_WORK INSTRUCTION_. Only text is carried over. Reproduce the entries below exactly.

>>>

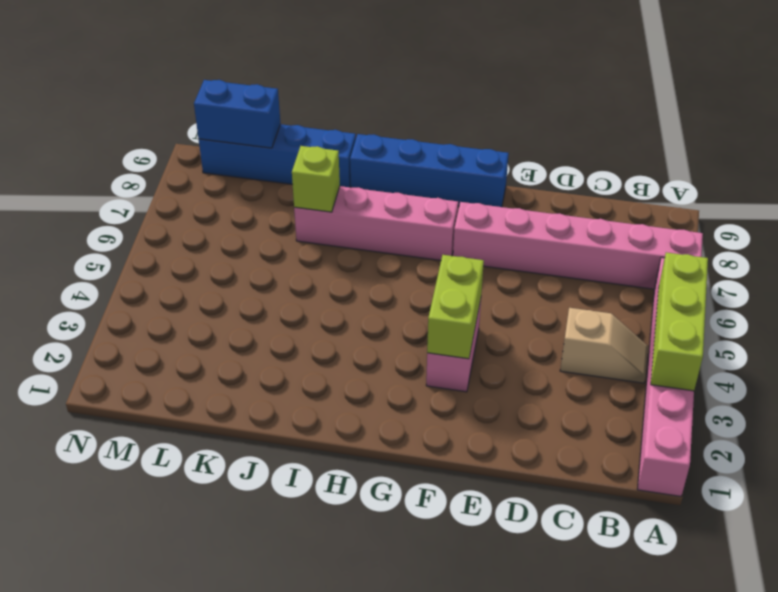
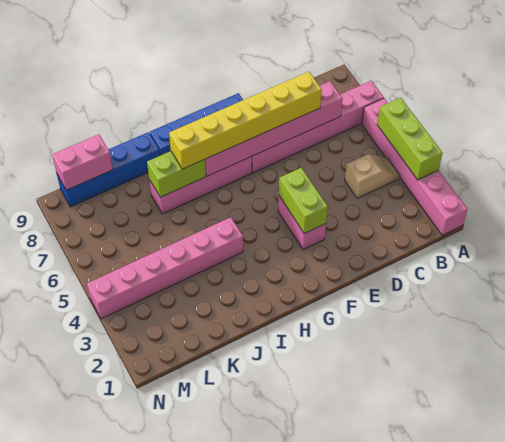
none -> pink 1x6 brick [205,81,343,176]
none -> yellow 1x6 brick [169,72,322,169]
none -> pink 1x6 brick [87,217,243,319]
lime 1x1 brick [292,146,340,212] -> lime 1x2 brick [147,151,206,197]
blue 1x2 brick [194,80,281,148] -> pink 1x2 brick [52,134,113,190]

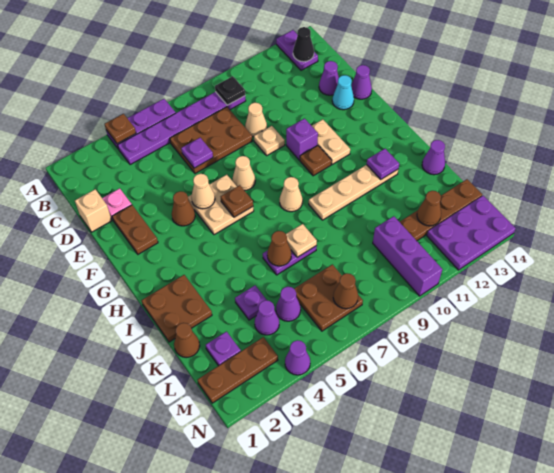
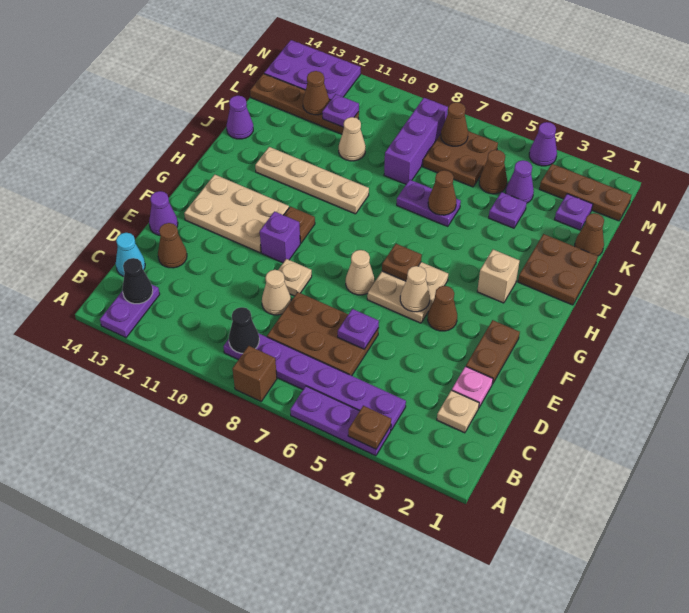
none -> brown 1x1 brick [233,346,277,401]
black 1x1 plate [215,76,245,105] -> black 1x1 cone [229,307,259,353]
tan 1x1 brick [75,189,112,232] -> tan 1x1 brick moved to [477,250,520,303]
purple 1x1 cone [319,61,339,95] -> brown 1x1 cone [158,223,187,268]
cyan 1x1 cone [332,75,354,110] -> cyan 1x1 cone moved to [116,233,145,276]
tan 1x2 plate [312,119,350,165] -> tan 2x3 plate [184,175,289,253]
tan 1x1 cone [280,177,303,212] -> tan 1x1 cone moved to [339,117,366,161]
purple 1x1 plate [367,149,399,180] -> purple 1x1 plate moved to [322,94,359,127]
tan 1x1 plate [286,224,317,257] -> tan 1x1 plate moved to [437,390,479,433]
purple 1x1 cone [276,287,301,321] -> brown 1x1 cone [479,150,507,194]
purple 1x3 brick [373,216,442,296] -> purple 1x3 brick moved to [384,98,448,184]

<<<

_FINAL ANSWER_.
none -> pink 1x6 brick [205,81,343,176]
none -> yellow 1x6 brick [169,72,322,169]
none -> pink 1x6 brick [87,217,243,319]
lime 1x1 brick [292,146,340,212] -> lime 1x2 brick [147,151,206,197]
blue 1x2 brick [194,80,281,148] -> pink 1x2 brick [52,134,113,190]

none -> brown 1x1 brick [233,346,277,401]
black 1x1 plate [215,76,245,105] -> black 1x1 cone [229,307,259,353]
tan 1x1 brick [75,189,112,232] -> tan 1x1 brick moved to [477,250,520,303]
purple 1x1 cone [319,61,339,95] -> brown 1x1 cone [158,223,187,268]
cyan 1x1 cone [332,75,354,110] -> cyan 1x1 cone moved to [116,233,145,276]
tan 1x2 plate [312,119,350,165] -> tan 2x3 plate [184,175,289,253]
tan 1x1 cone [280,177,303,212] -> tan 1x1 cone moved to [339,117,366,161]
purple 1x1 plate [367,149,399,180] -> purple 1x1 plate moved to [322,94,359,127]
tan 1x1 plate [286,224,317,257] -> tan 1x1 plate moved to [437,390,479,433]
purple 1x1 cone [276,287,301,321] -> brown 1x1 cone [479,150,507,194]
purple 1x3 brick [373,216,442,296] -> purple 1x3 brick moved to [384,98,448,184]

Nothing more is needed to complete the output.